• _Directions for this task_: The answer must consist of every line in the data below that holds the word "peaked".

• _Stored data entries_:
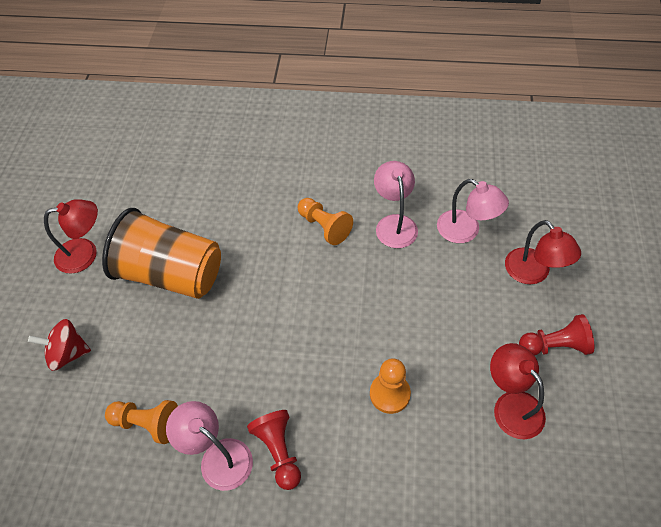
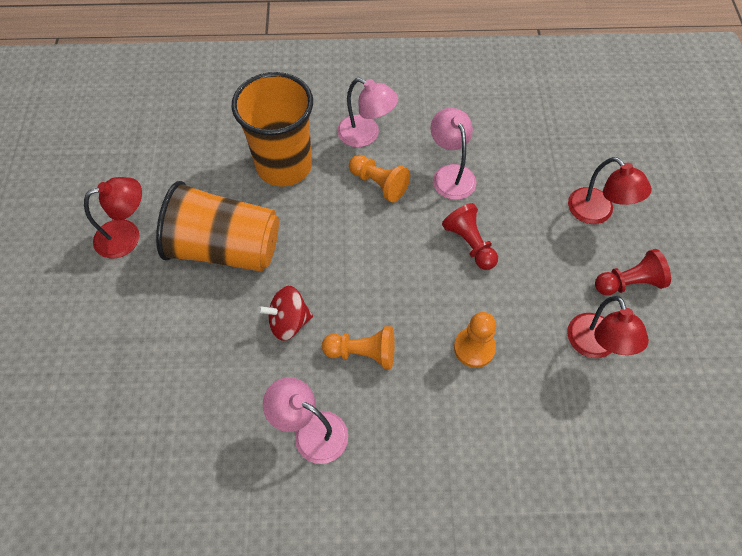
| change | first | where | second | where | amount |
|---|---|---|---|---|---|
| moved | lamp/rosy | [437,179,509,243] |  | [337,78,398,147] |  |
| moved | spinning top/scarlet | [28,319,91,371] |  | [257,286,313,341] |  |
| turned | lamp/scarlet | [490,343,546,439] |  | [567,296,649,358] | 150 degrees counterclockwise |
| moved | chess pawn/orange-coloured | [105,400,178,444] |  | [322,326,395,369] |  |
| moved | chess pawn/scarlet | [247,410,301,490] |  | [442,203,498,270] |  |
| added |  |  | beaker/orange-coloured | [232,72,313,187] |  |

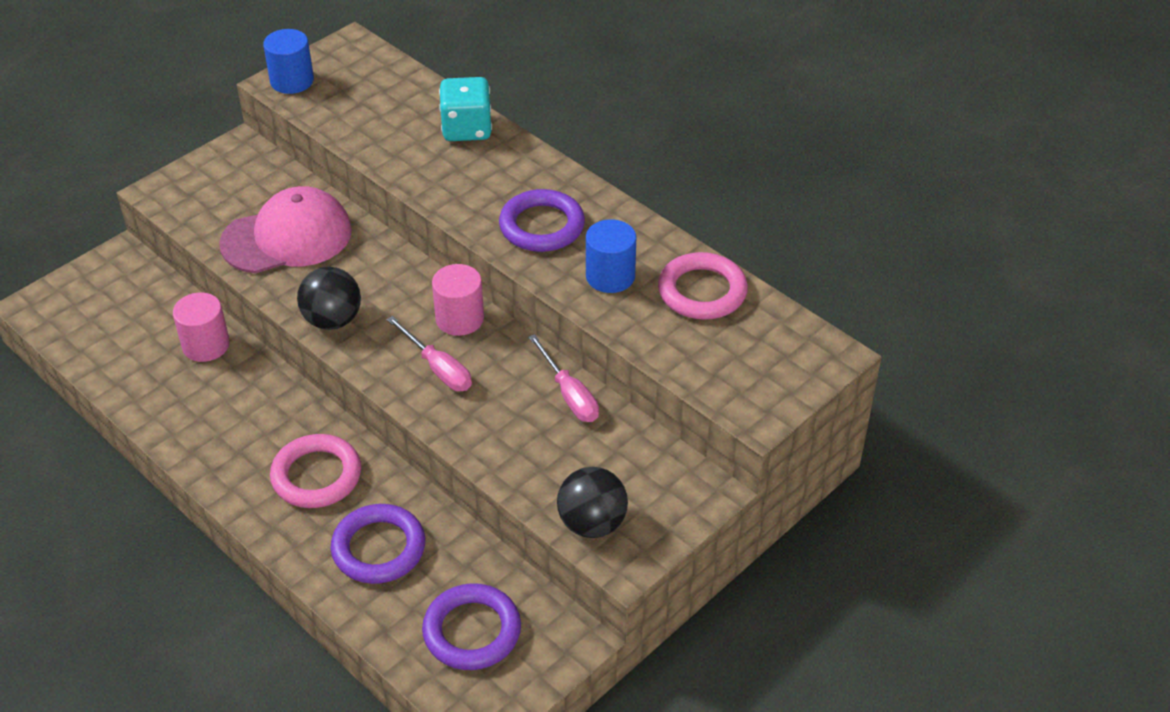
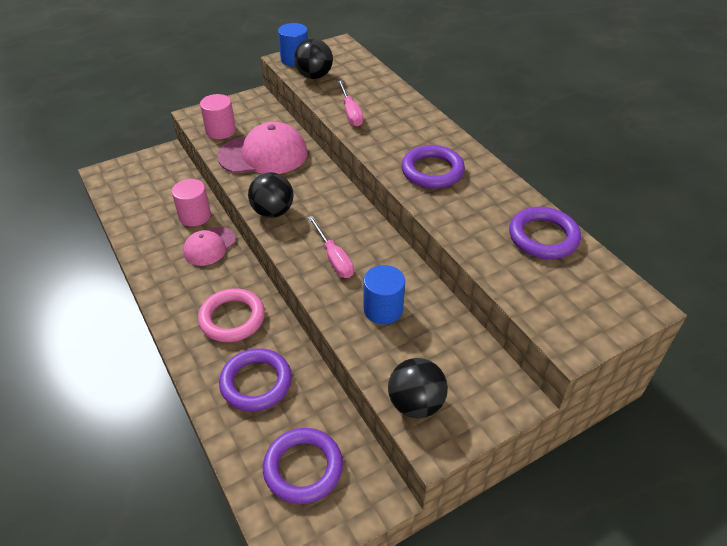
| change | first | where | second | where | amount |
|---|---|---|---|---|---|
| removed | game die/teal | [439,77,492,141] |  |  |  |
| moved | solid cylinder/blue | [586,219,636,293] |  | [363,265,405,324] |  |
| recoloured | ring/rosy | [658,252,748,320] | ring/violet | [509,207,581,259] |  |
| moved | solid cylinder/rosy | [432,264,484,336] |  | [200,94,236,139] |  |
| moved | flat screwdriver/rosy | [529,334,599,422] |  | [338,80,364,127] |  |
| added |  |  | play ball/ebony | [294,39,333,79] |  |
| added |  |  | peaked cap/rosy | [183,227,236,266] |  |

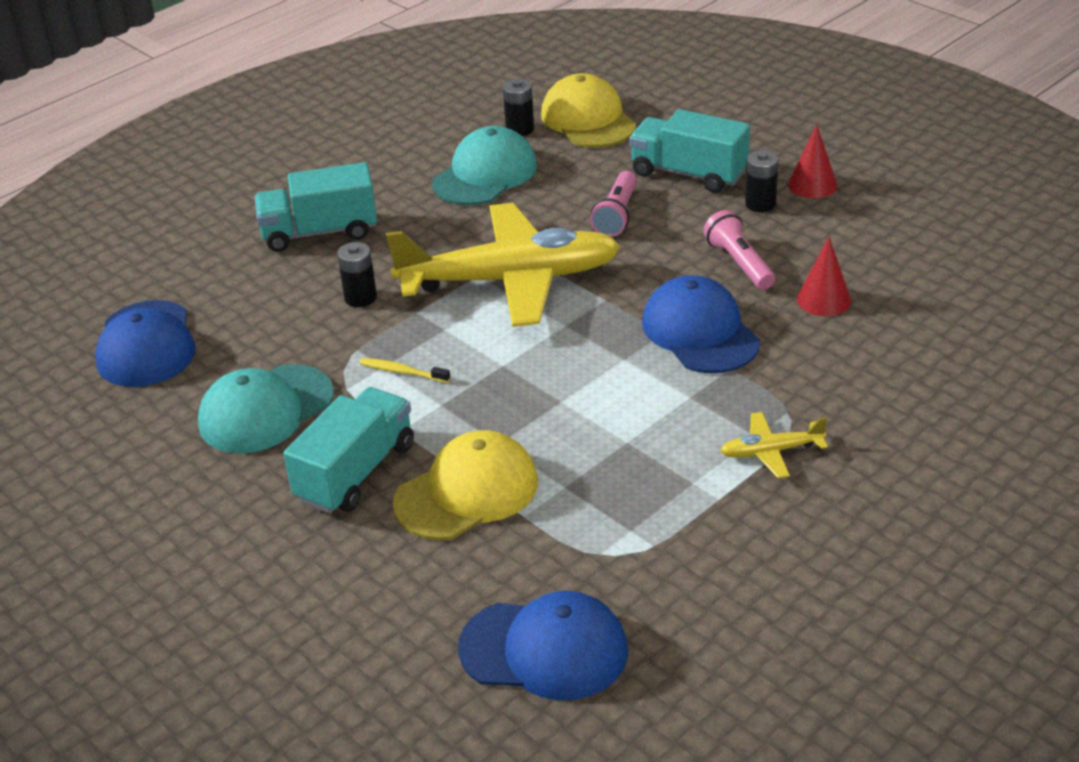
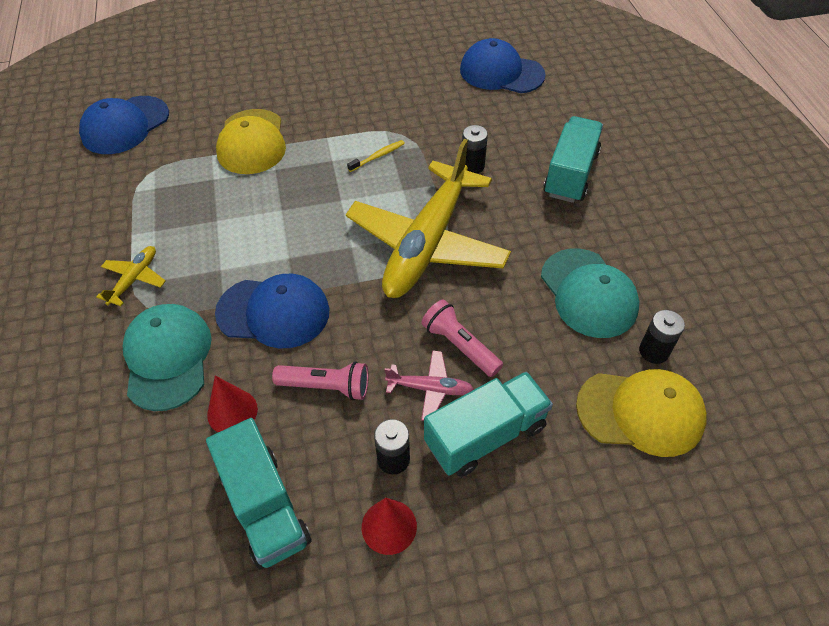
| change | first | where | second | where | amount |
|---|---|---|---|---|---|
| moved | peaked cap/teal | [198,364,334,454] |  | [123,304,211,411] |  |
| moved | lorry/teal | [283,387,414,514] |  | [206,418,311,569] |  |
| added |  |  | plane/rosy | [385,350,474,421] |  |

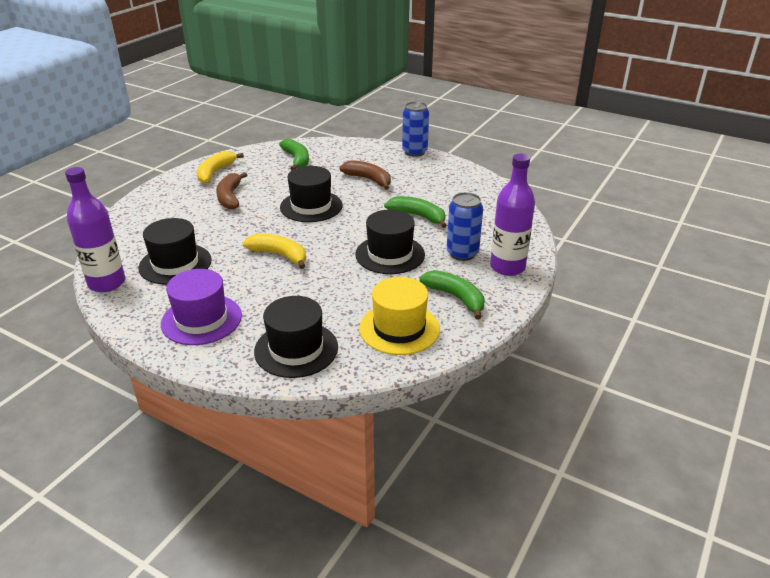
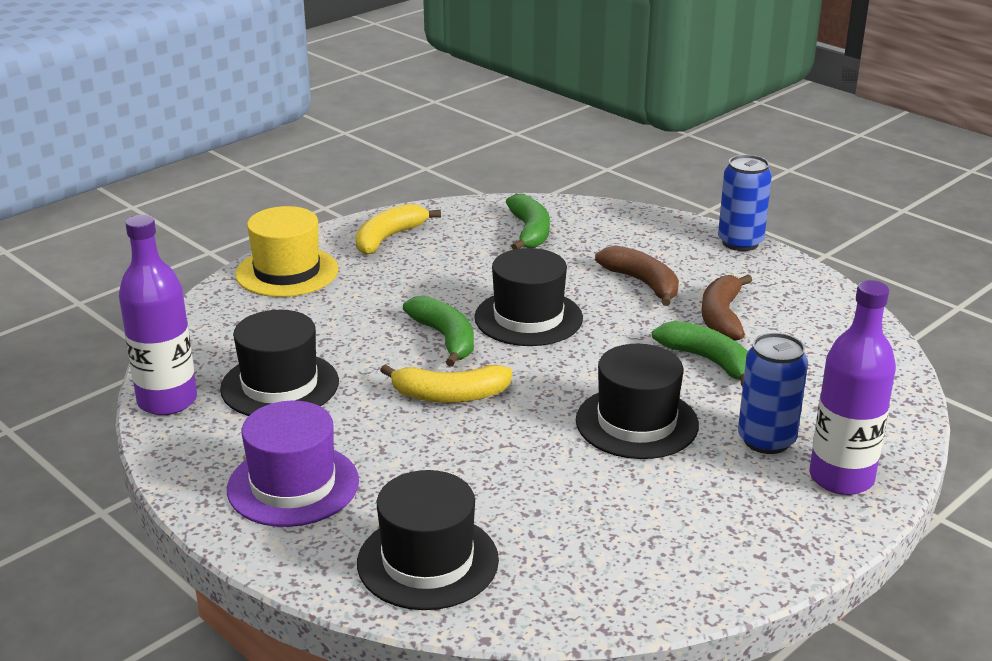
| change | first | where | second | where | amount |
|---|---|---|---|---|---|
| moved | banana/brown | [216,172,247,210] |  | [701,275,752,341] |  |
| turned | banana/yellow | [242,234,306,269] |  | [380,364,512,403] | 135 degrees clockwise |
| moved | banana/leaf-green | [419,270,485,320] |  | [403,296,474,367] |  |
| moved | tall hat/yellow | [359,277,440,355] |  | [235,206,338,297] |  |

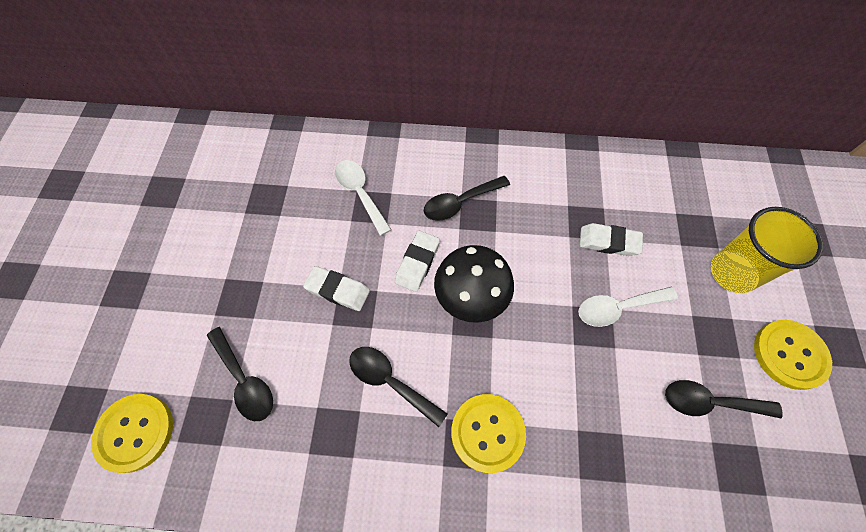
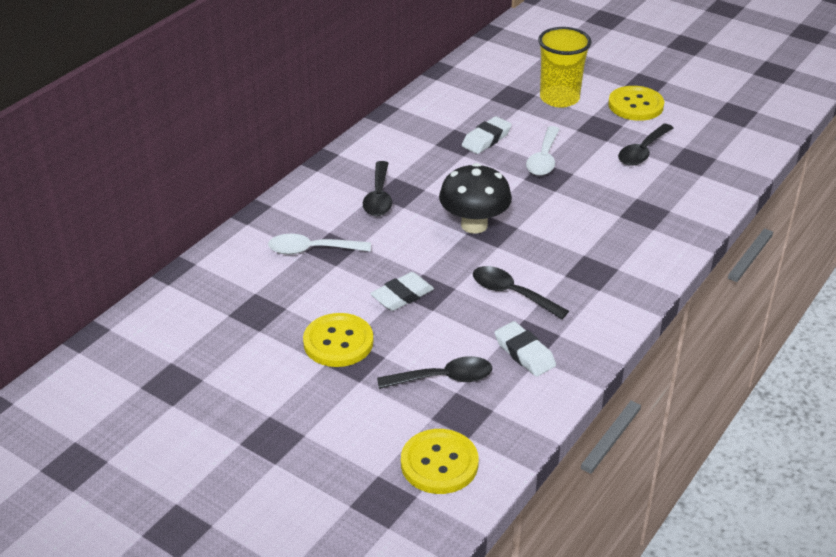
| change | first | where | second | where | amount |
|---|---|---|---|---|---|
| moved | gum eraser/snow-white | [395,231,440,292] |  | [494,321,556,377] |  |
| turned | teaspoon/ebony | [349,347,447,427] |  | [473,266,569,319] | 60 degrees clockwise |
| moved | button/yellow | [451,394,526,473] |  | [303,313,374,367] |  |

• _Response_:
| added |  |  | peaked cap/rosy | [183,227,236,266] |  |
| moved | peaked cap/teal | [198,364,334,454] |  | [123,304,211,411] |  |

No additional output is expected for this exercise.